======== SOURCE MATERIAL ========

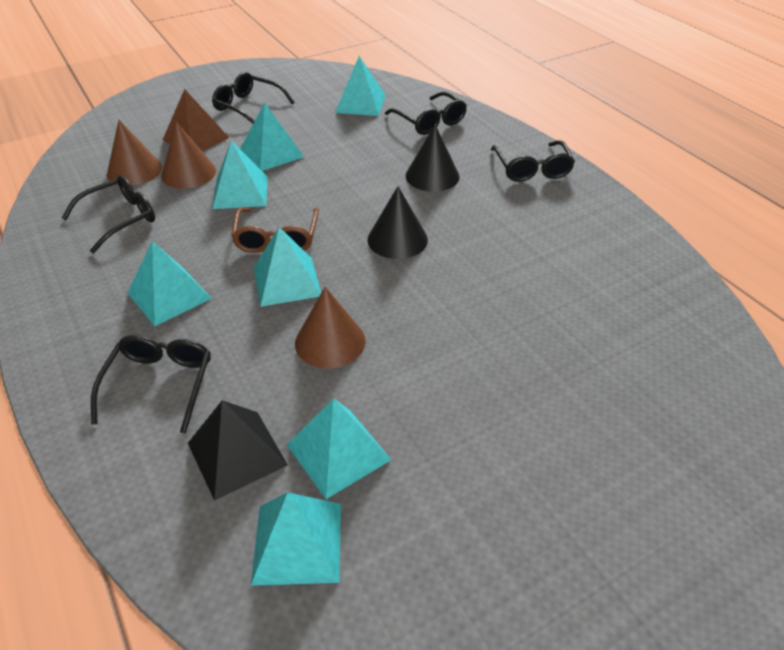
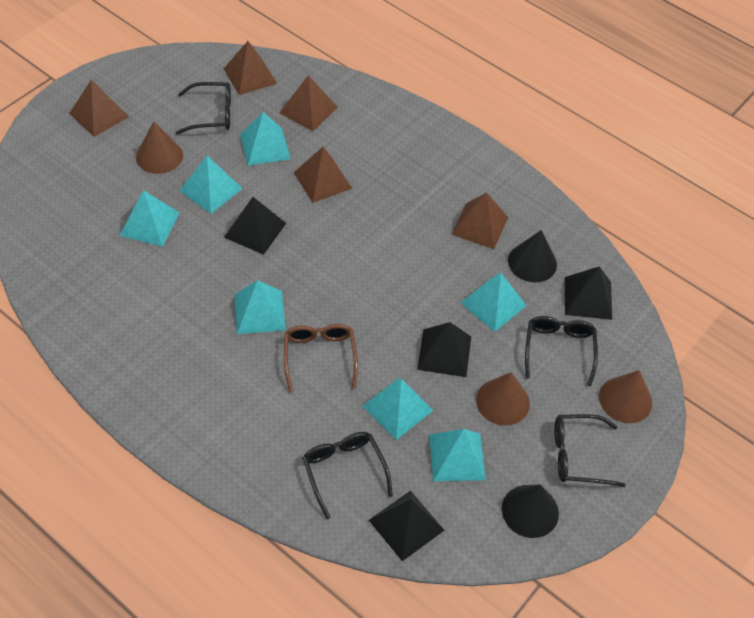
black glasses: 5 -> 4
black pyramid: 1 -> 4
brown pyramid: 1 -> 5

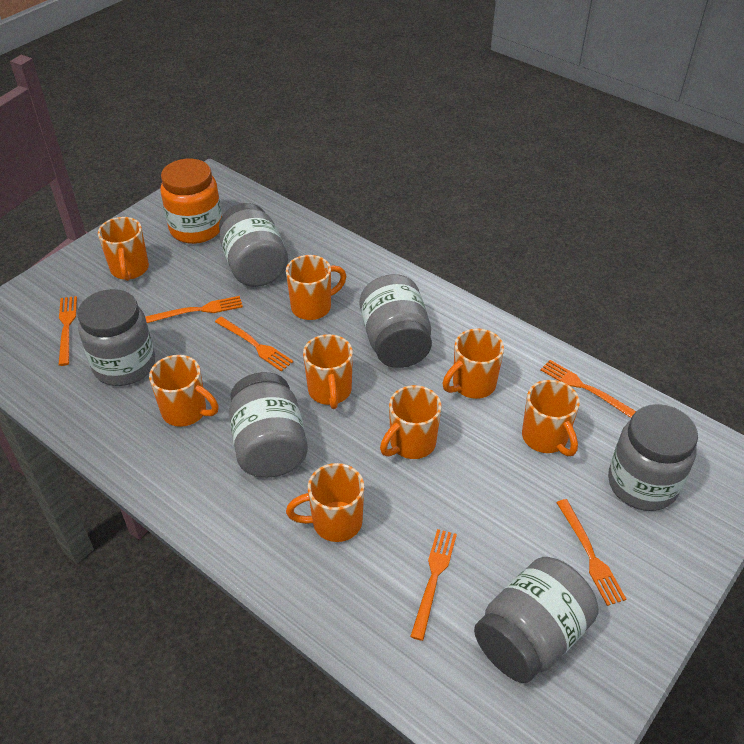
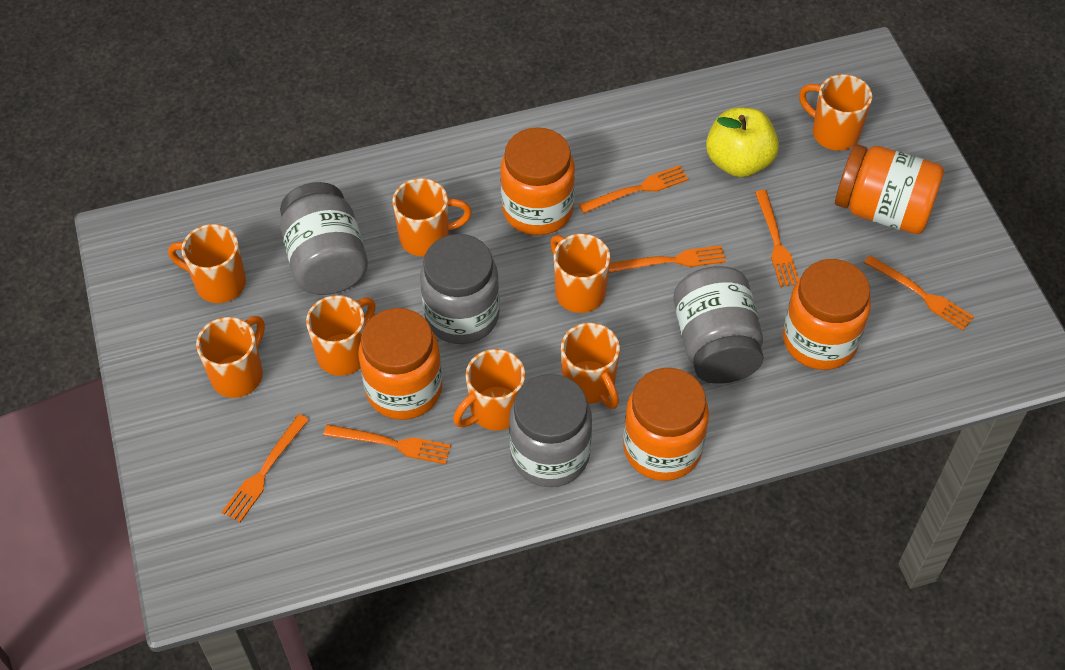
grey jar: 6 -> 4
orange jar: 1 -> 5
yellow apple: 0 -> 1

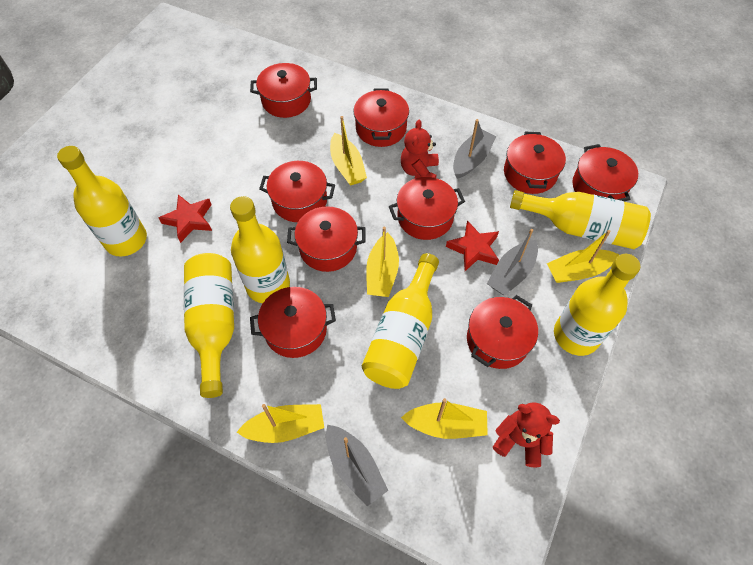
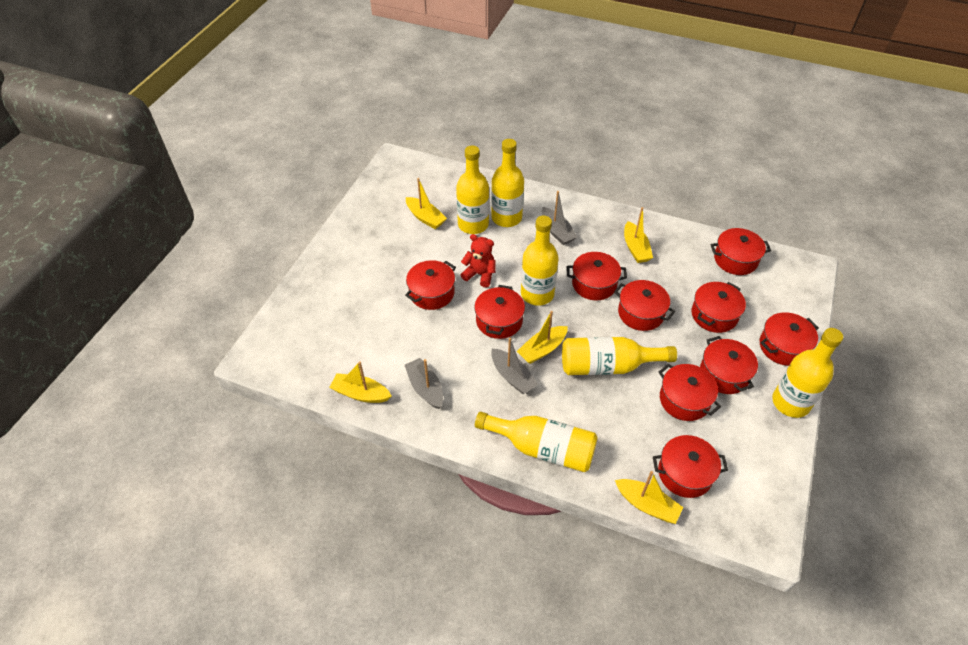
red pot: 9 -> 10
red star: 2 -> 0
red teddy bear: 2 -> 1

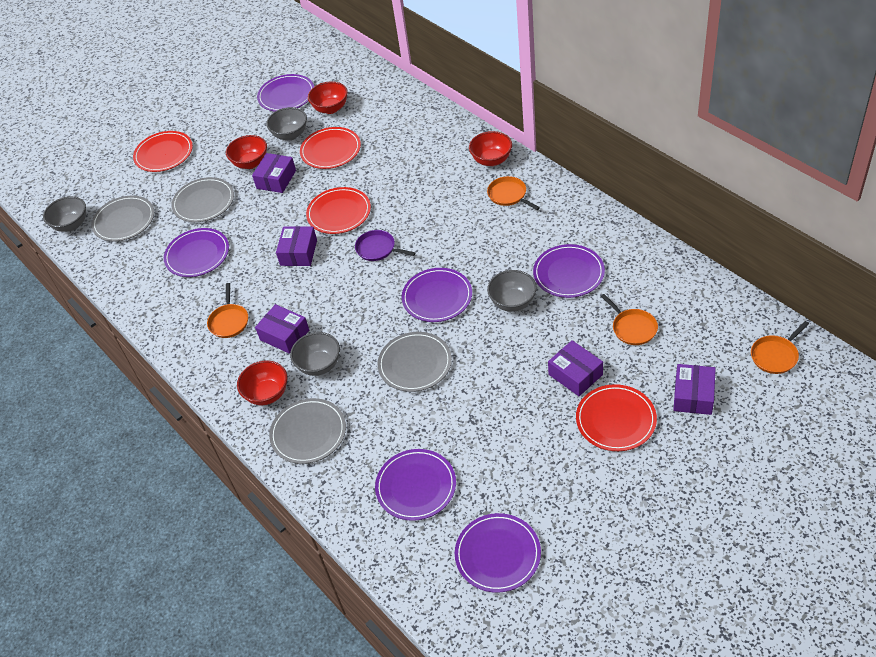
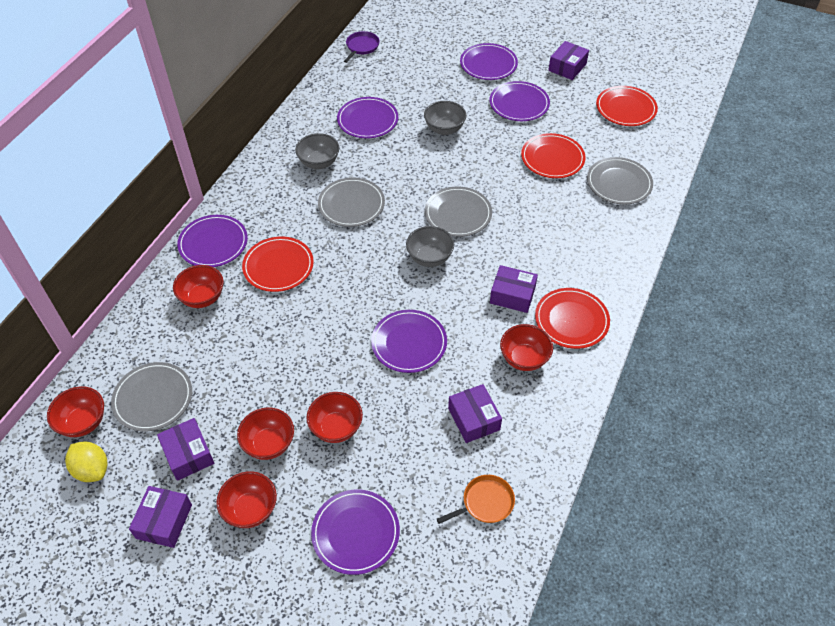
grey bowl: 4 -> 3
orange pan: 4 -> 1
red bowl: 4 -> 6
yellow lemon: 0 -> 1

========

- **ACTIVITY**: Exactly the lines from the one containing "yellow apple: 0 -> 1" to the final line of the entries are wanted; please write them out, both ends included, but not the pictures.

- **SOLUTION**:
yellow apple: 0 -> 1

red pot: 9 -> 10
red star: 2 -> 0
red teddy bear: 2 -> 1

grey bowl: 4 -> 3
orange pan: 4 -> 1
red bowl: 4 -> 6
yellow lemon: 0 -> 1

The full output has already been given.